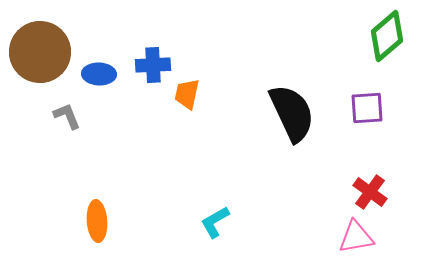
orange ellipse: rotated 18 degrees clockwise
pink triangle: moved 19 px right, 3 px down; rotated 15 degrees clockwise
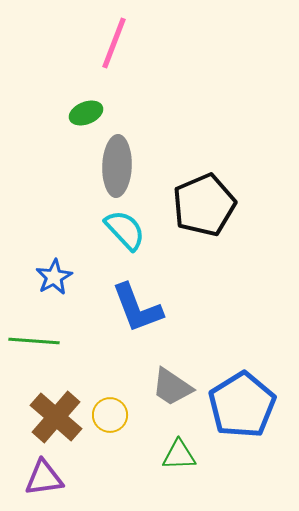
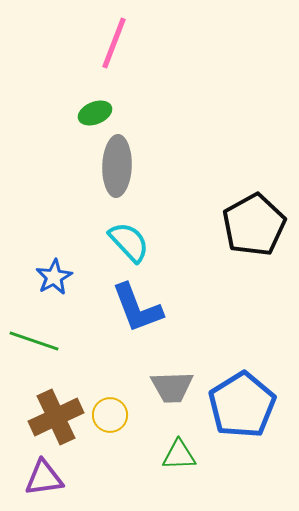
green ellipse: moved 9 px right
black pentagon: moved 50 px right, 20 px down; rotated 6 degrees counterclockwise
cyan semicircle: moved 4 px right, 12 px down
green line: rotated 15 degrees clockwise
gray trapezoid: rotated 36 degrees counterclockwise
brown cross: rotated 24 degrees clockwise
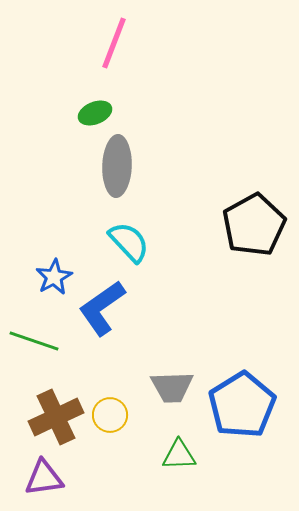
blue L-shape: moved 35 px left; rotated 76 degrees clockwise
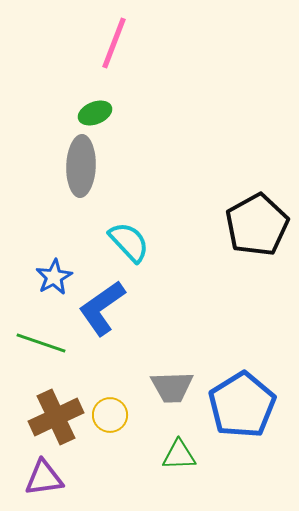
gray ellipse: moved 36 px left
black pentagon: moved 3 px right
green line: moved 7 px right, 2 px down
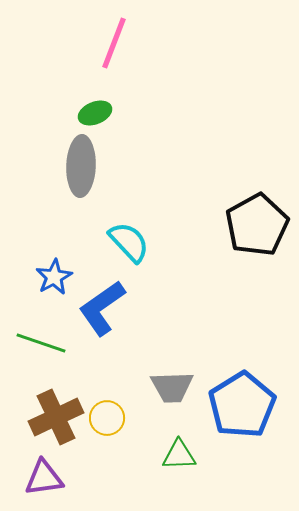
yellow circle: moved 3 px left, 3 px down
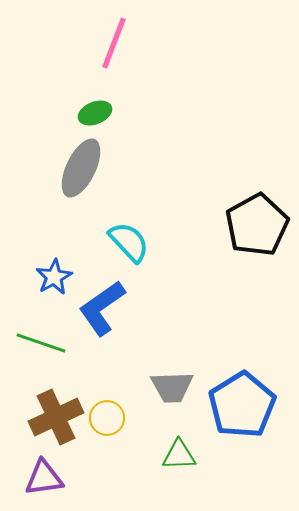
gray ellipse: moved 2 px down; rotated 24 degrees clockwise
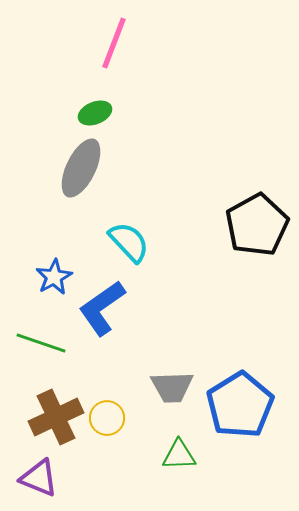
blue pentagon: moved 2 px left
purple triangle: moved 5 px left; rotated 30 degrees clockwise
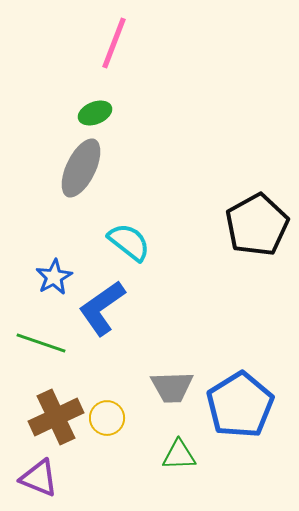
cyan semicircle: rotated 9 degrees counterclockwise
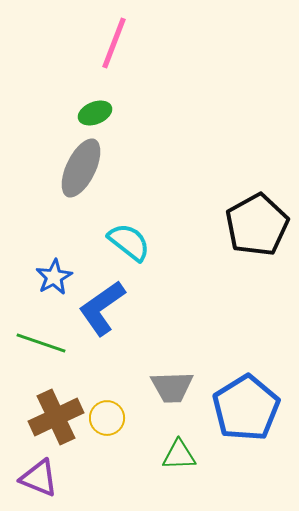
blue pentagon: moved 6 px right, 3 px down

## [What is needed]
Copy every line of the material above word for word, leaving out the pictures.

## [Full response]
orange ellipse: rotated 18 degrees clockwise
pink triangle: moved 19 px right, 3 px down; rotated 15 degrees clockwise
green ellipse: moved 9 px right
black pentagon: moved 50 px right, 20 px down; rotated 6 degrees counterclockwise
cyan semicircle: moved 4 px right, 12 px down
green line: rotated 15 degrees clockwise
gray trapezoid: rotated 36 degrees counterclockwise
brown cross: rotated 24 degrees clockwise
blue L-shape: moved 35 px left; rotated 76 degrees clockwise
gray ellipse: moved 36 px left
black pentagon: moved 3 px right
green line: moved 7 px right, 2 px down
yellow circle: moved 3 px left, 3 px down
gray ellipse: moved 2 px down; rotated 24 degrees clockwise
blue pentagon: moved 2 px left
purple triangle: moved 5 px left; rotated 30 degrees clockwise
cyan semicircle: rotated 9 degrees counterclockwise
blue pentagon: moved 6 px right, 3 px down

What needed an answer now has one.